WHAT YOU ARE ASKED TO DO
The records that follow must be repeated exactly, minus the images.

RECORDS SUPPLIED

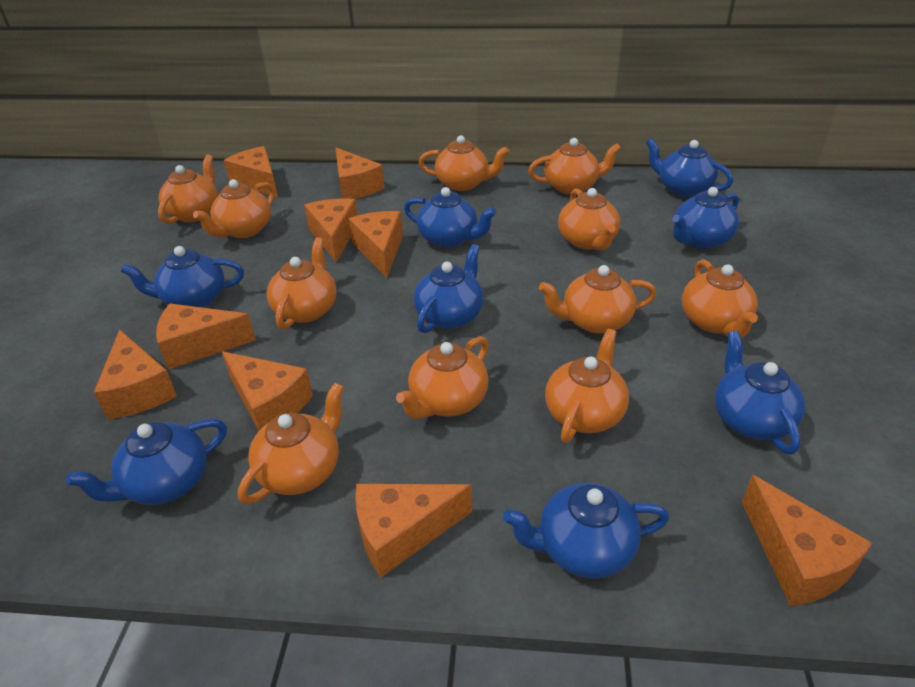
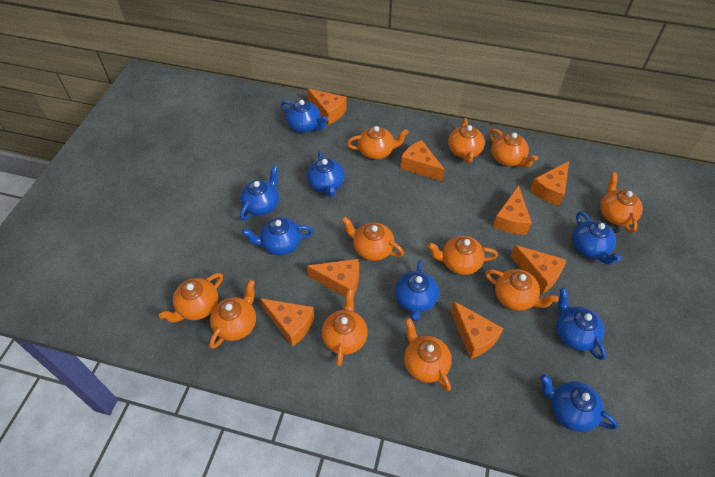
orange cheese: 9 -> 8

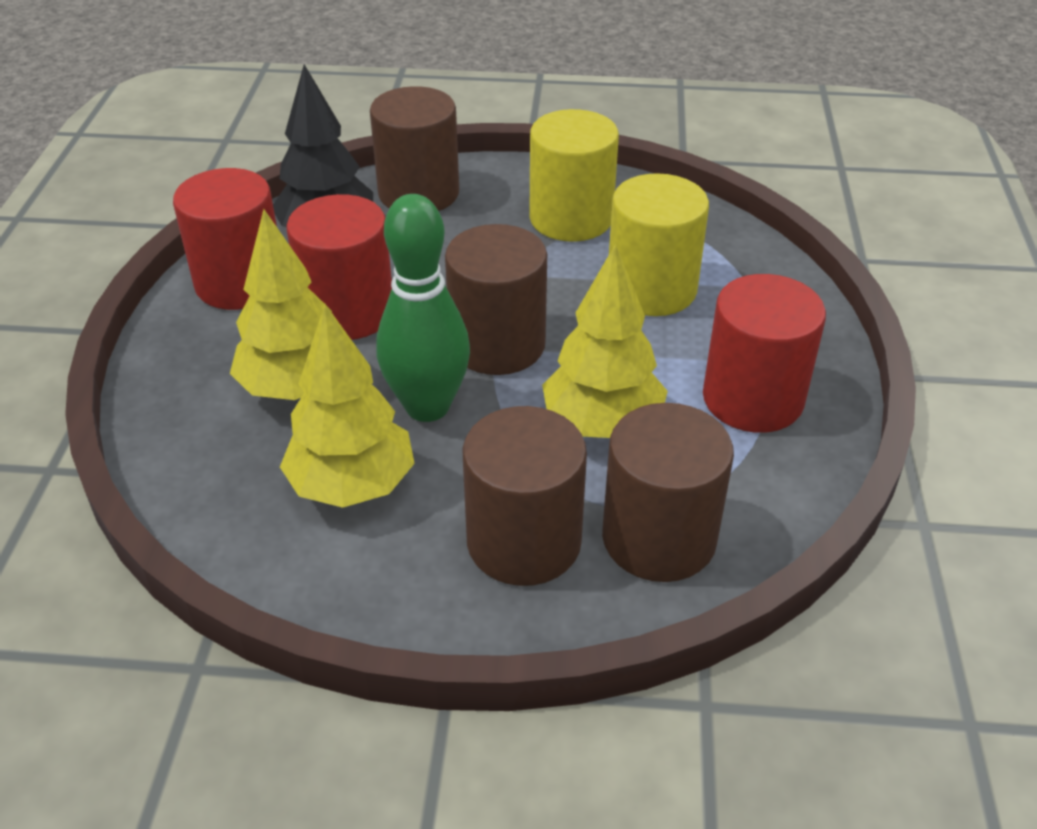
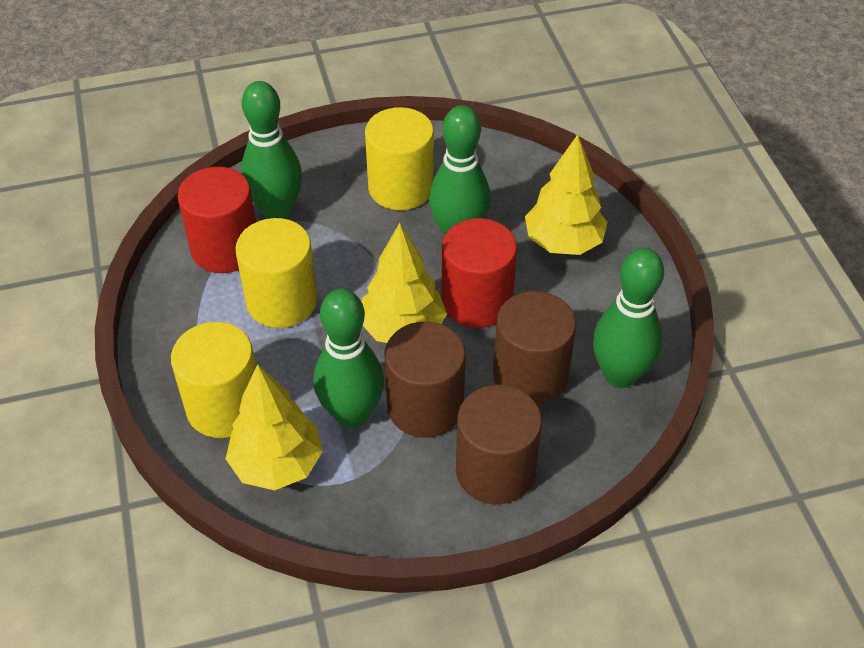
black tree: 1 -> 0
brown cylinder: 4 -> 3
green bowling pin: 1 -> 4
red cylinder: 3 -> 2
yellow cylinder: 2 -> 3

EXERCISE ANSWER
orange cheese: 9 -> 8

black tree: 1 -> 0
brown cylinder: 4 -> 3
green bowling pin: 1 -> 4
red cylinder: 3 -> 2
yellow cylinder: 2 -> 3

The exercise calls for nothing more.